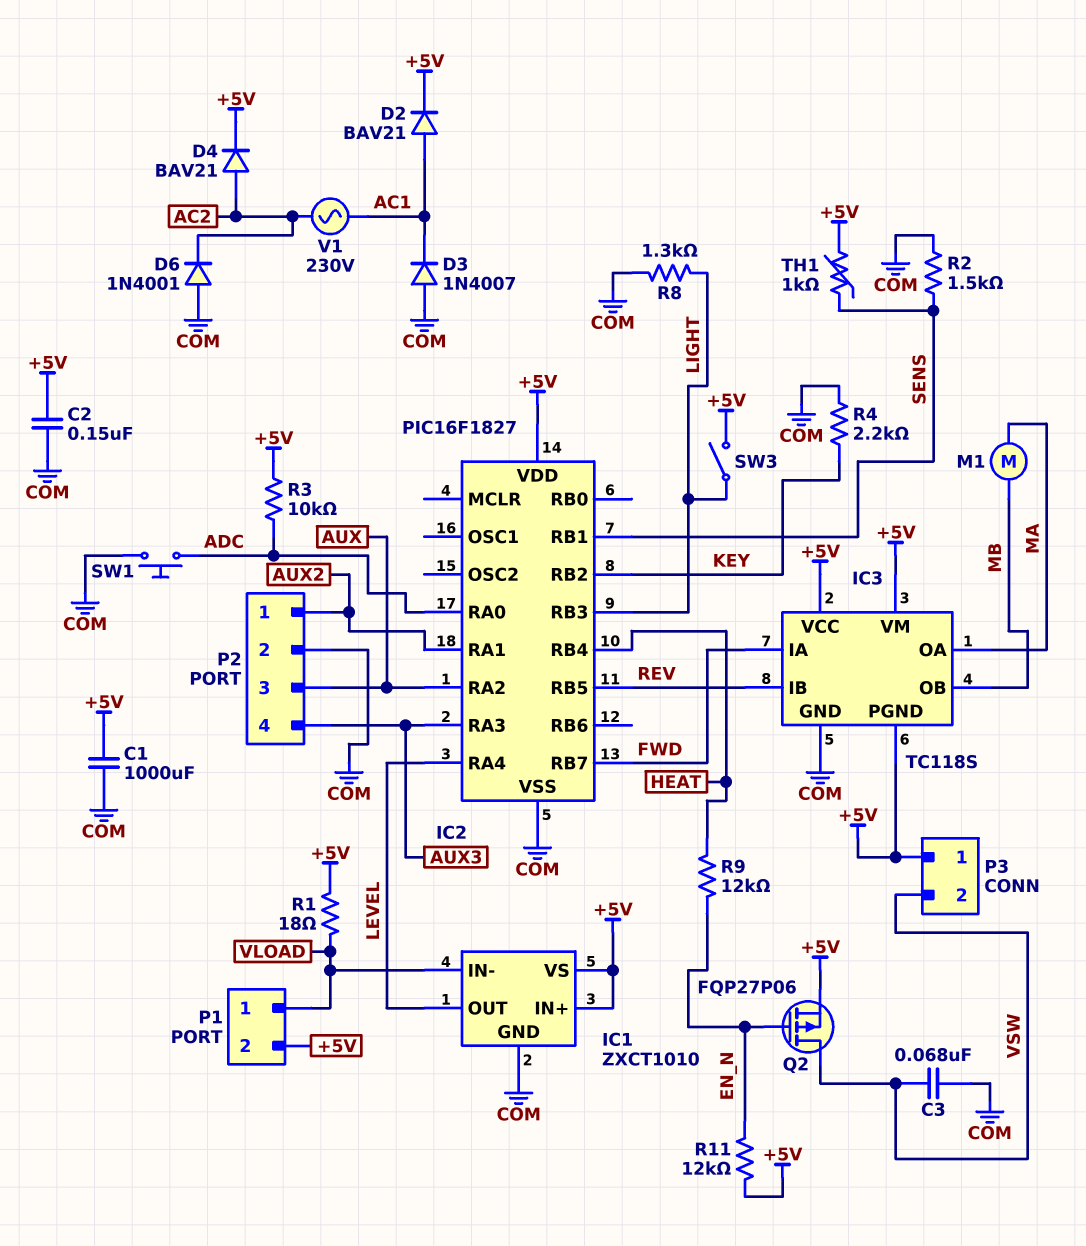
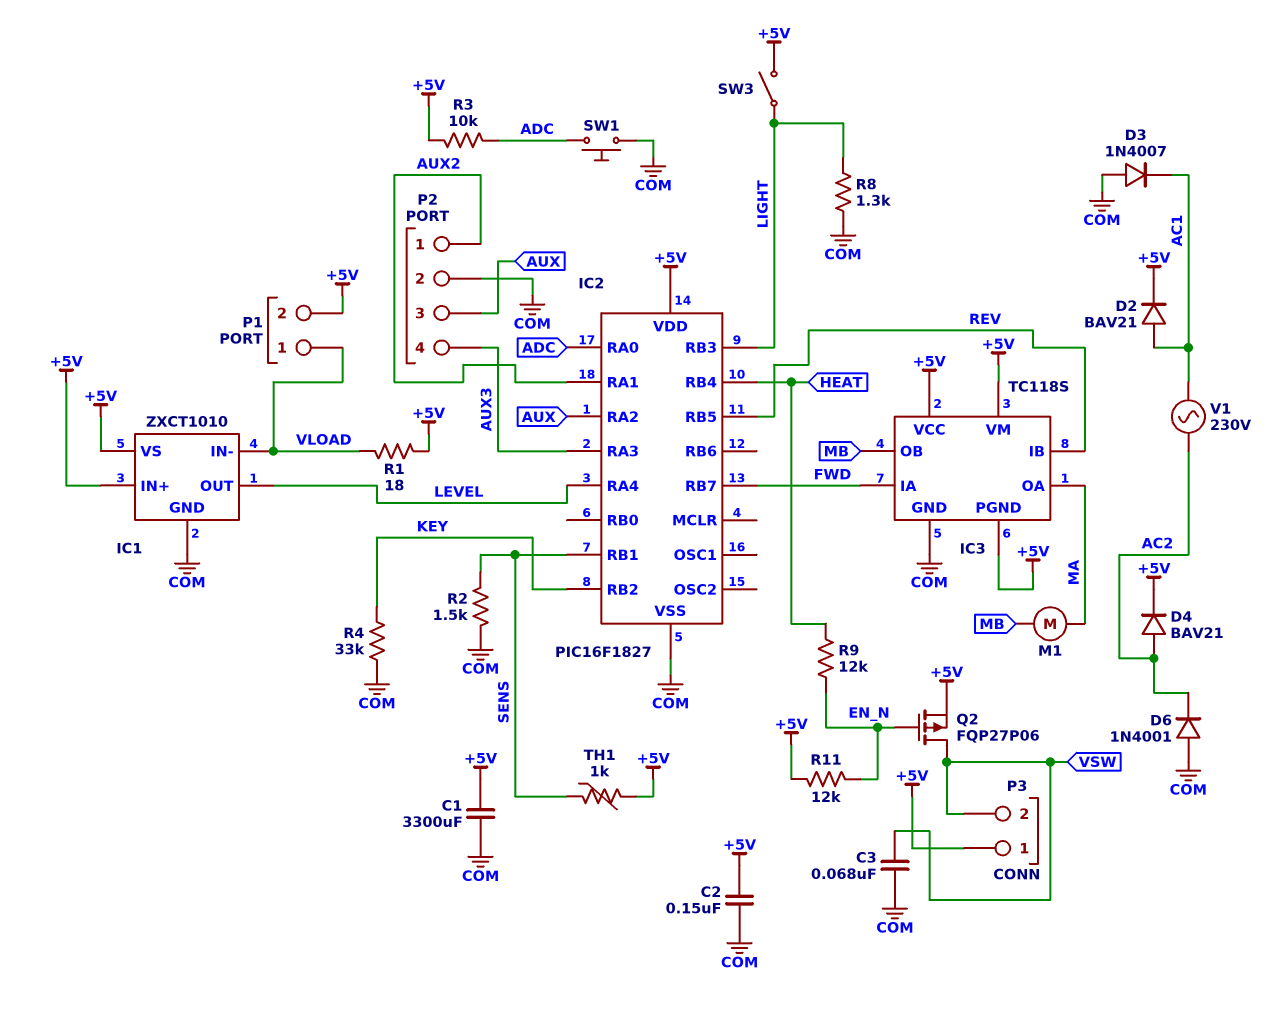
C1: 1000uF (+5V, COM) -> 3300uF (+5V, COM)
R4: 2.2k (COM, KEY) -> 33k (COM, KEY)

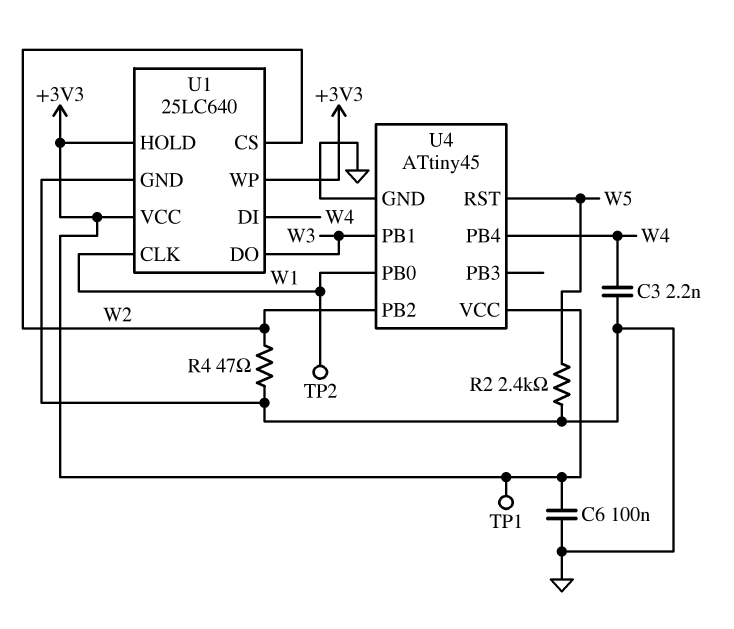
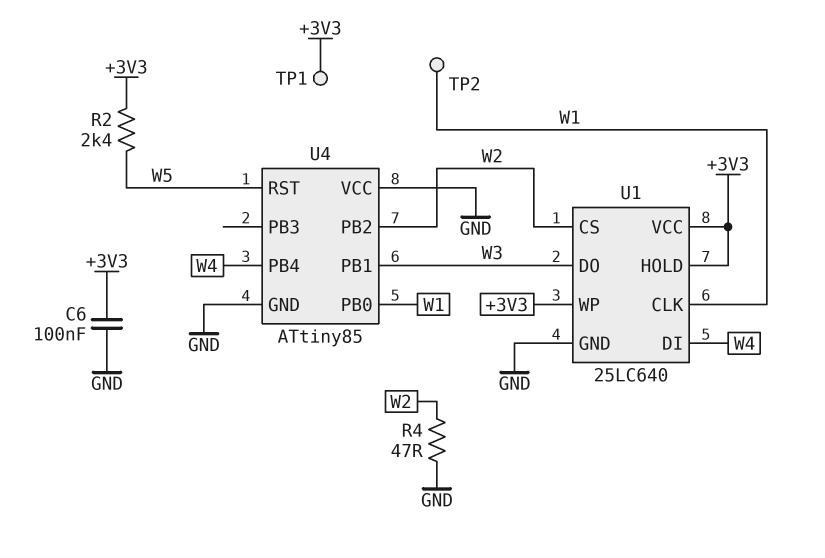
C3: 2.2nF (GND, W4) -> none
R2: 2.4k (GND, W5) -> 2.4k (+3V3, W5)
U4: ATtiny45 -> ATtiny85
U4 pin VCC: +3V3 -> GND

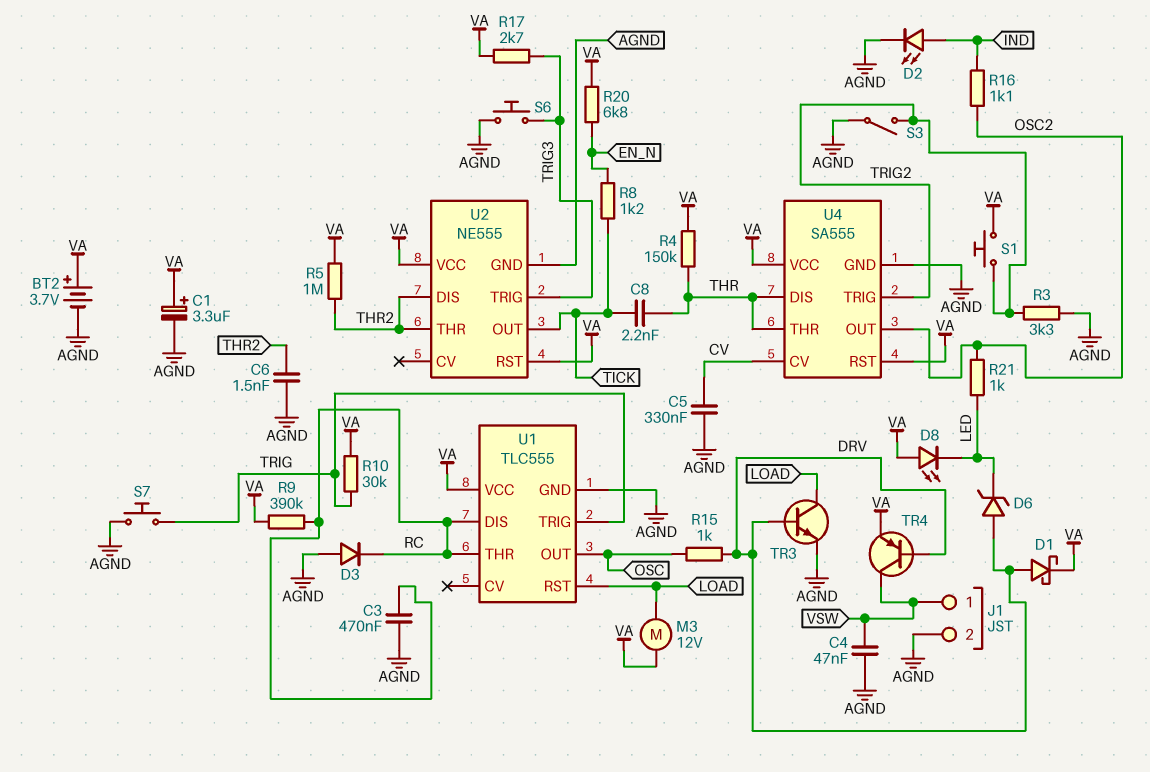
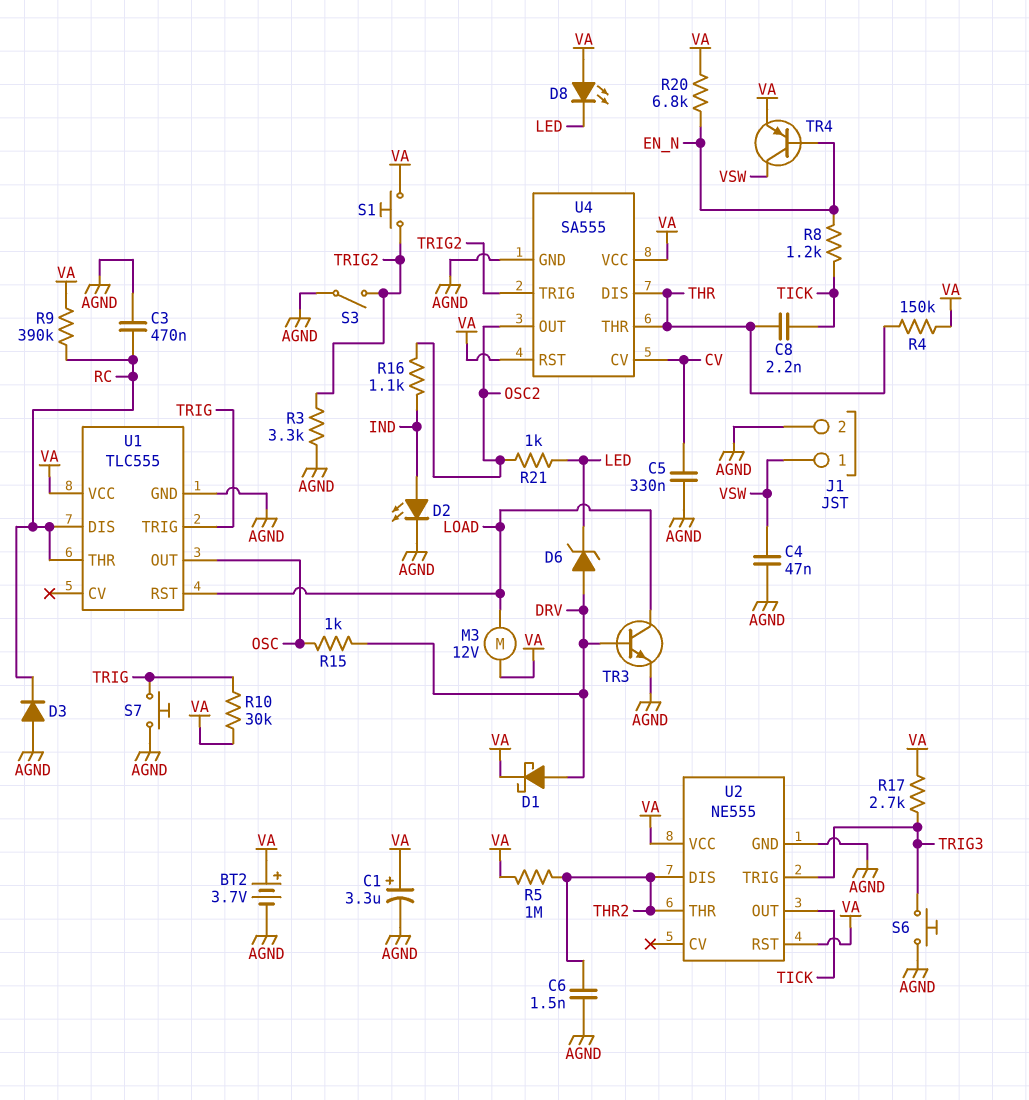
TR4: PNP (B DRV, C VSW, E VA) -> PNP (B EN_N, C VSW, E VA)

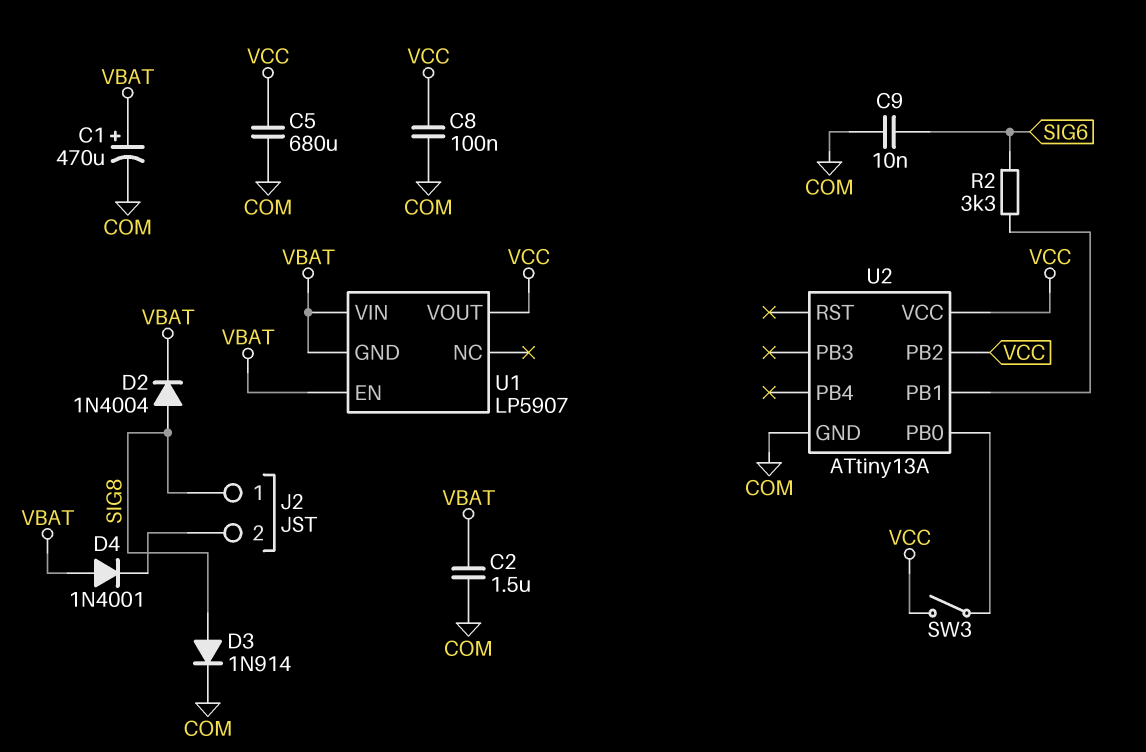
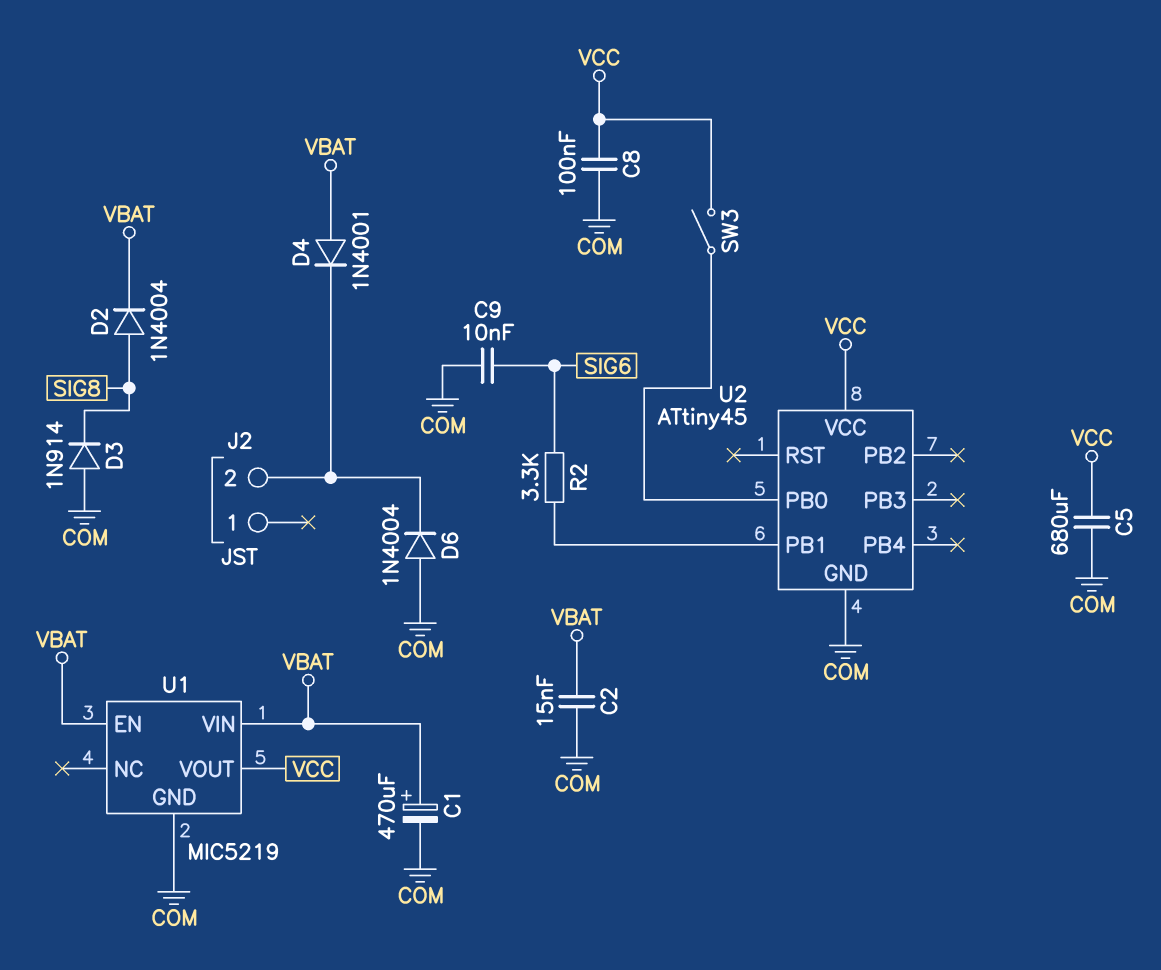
C2: 1.5uF (COM, VBAT) -> 15nF (COM, VBAT)
D3: diode 1N914 (A SIG8, K COM) -> diode 1N914 (A COM, K SIG8)
D6: none -> diode 1N4004 (A COM, K J2/2)
J2 pin 1: SIG8 -> none
U1: LP5907 -> MIC5219
U1 pin GND: VBAT -> COM
U2: ATtiny13A -> ATtiny45
U2 pin PB2: VCC -> none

§ **INSTRUCTIONS TO FOLLOW**
Every line from the one that contains "D6: none -> diode 1N4004 (A COM, K J2/2)" down to and including the last line of the records above must be set down exactly, with nothing else.

§ **WRITTEN SOLUTION**
D6: none -> diode 1N4004 (A COM, K J2/2)
J2 pin 1: SIG8 -> none
U1: LP5907 -> MIC5219
U1 pin GND: VBAT -> COM
U2: ATtiny13A -> ATtiny45
U2 pin PB2: VCC -> none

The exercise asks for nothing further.